§ **PROBLEM TO SOLVE**:
One part of the entries below is wanted: the lines from the one containing "camera: 25 degrees right, 5 degrees down" through the one containing "(807, 403) = (776, 587): none -> white vase". Write those out exactly and nothing else.

[Opening DATASET RECORDS section]

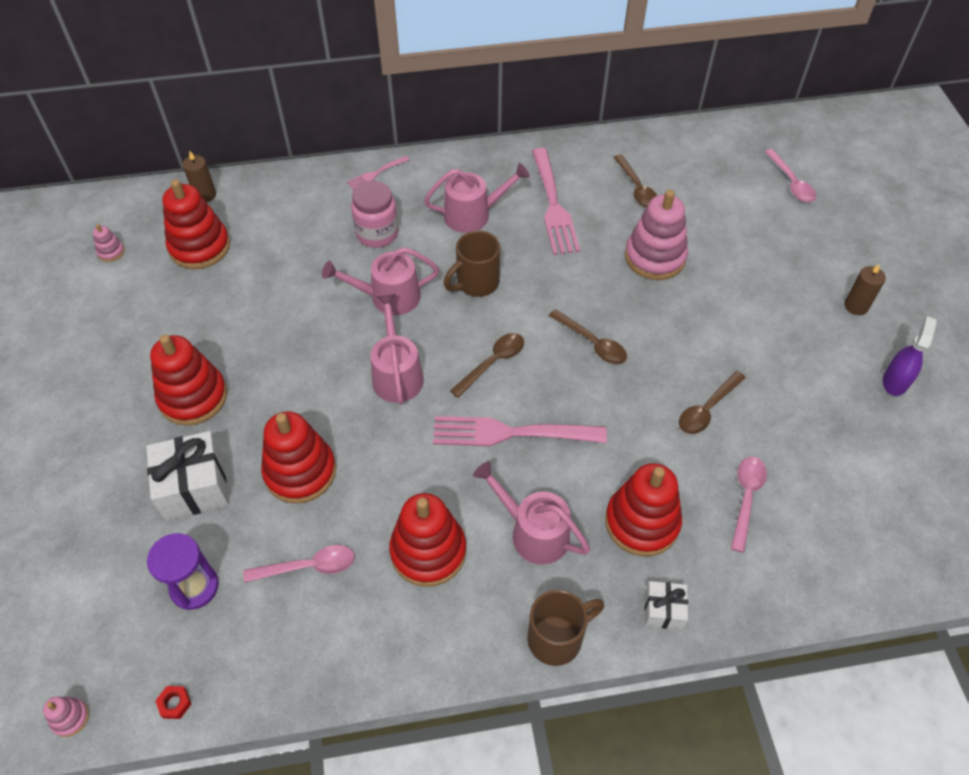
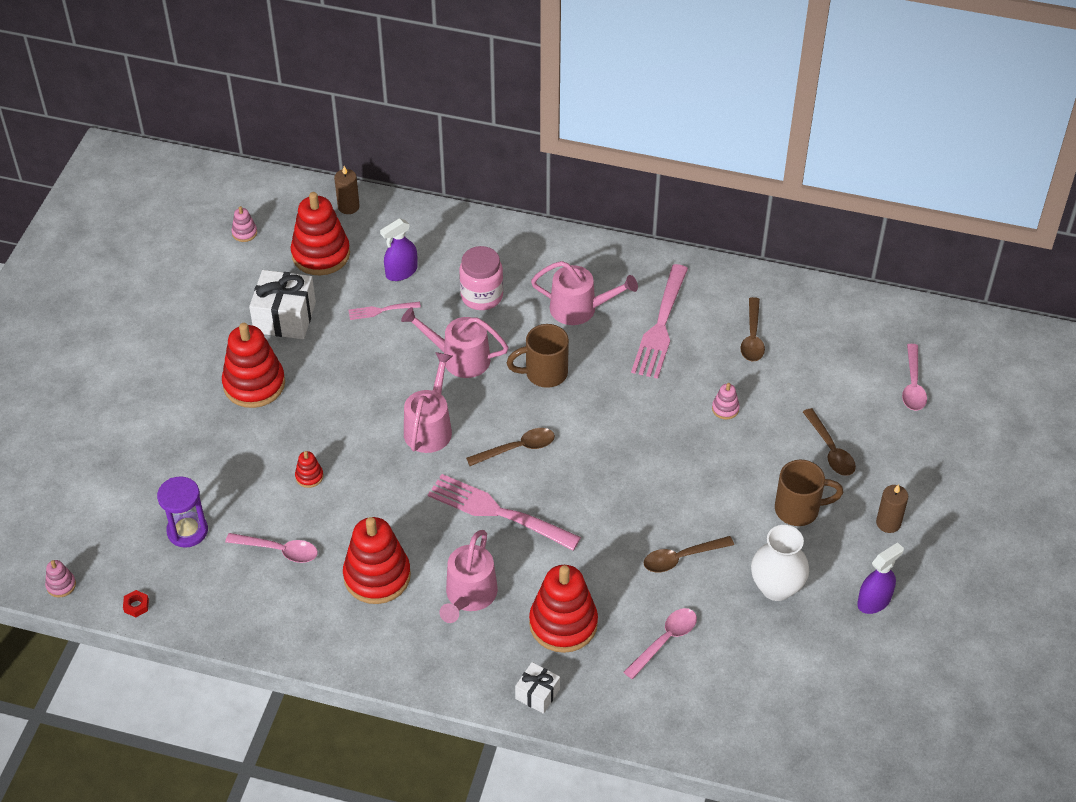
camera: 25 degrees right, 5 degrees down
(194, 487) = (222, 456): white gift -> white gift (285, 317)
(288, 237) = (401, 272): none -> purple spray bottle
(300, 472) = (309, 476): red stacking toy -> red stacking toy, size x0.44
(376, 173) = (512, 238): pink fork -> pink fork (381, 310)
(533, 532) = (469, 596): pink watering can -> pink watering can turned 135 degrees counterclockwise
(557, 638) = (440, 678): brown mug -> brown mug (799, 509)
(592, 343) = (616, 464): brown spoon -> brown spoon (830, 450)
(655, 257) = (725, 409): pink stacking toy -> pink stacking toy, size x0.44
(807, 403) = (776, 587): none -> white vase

[Closing DATASET RECORDS section]
[Opening DATASET RECORDS section]

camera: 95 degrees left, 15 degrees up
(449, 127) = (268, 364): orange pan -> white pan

[Closing DATASET RECORDS section]
[Opening DATASET RECORDS section]

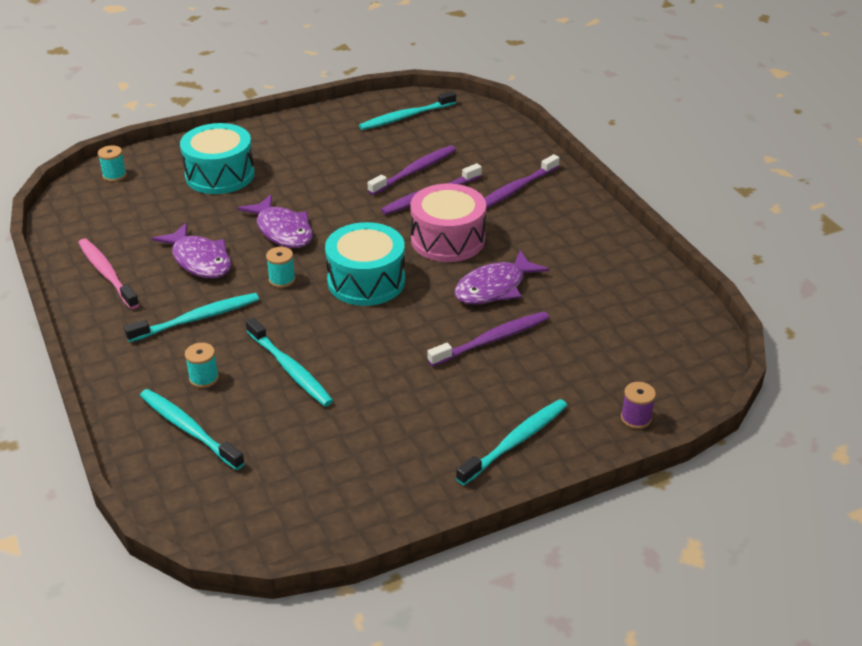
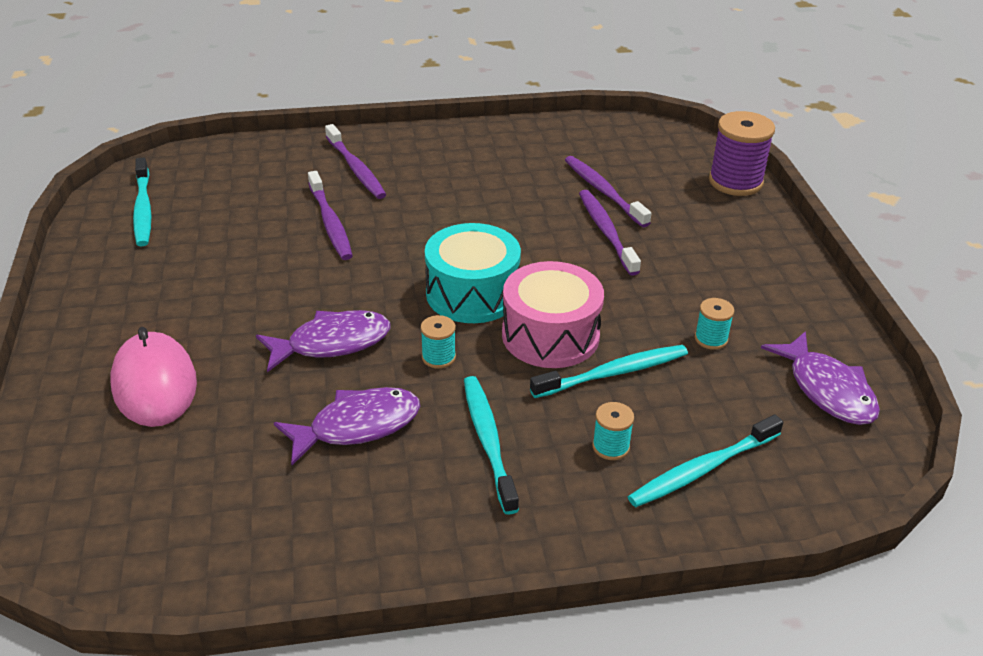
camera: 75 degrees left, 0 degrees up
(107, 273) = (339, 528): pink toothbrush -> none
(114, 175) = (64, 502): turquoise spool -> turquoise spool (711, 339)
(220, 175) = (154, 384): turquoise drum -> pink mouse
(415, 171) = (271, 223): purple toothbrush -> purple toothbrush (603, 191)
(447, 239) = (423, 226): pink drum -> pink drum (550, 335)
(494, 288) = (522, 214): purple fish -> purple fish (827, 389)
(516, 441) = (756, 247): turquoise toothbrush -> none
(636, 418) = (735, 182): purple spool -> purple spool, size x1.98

[Closing DATASET RECORDS section]

§ **COMPLETED TASK**:
camera: 25 degrees right, 5 degrees down
(194, 487) = (222, 456): white gift -> white gift (285, 317)
(288, 237) = (401, 272): none -> purple spray bottle
(300, 472) = (309, 476): red stacking toy -> red stacking toy, size x0.44
(376, 173) = (512, 238): pink fork -> pink fork (381, 310)
(533, 532) = (469, 596): pink watering can -> pink watering can turned 135 degrees counterclockwise
(557, 638) = (440, 678): brown mug -> brown mug (799, 509)
(592, 343) = (616, 464): brown spoon -> brown spoon (830, 450)
(655, 257) = (725, 409): pink stacking toy -> pink stacking toy, size x0.44
(807, 403) = (776, 587): none -> white vase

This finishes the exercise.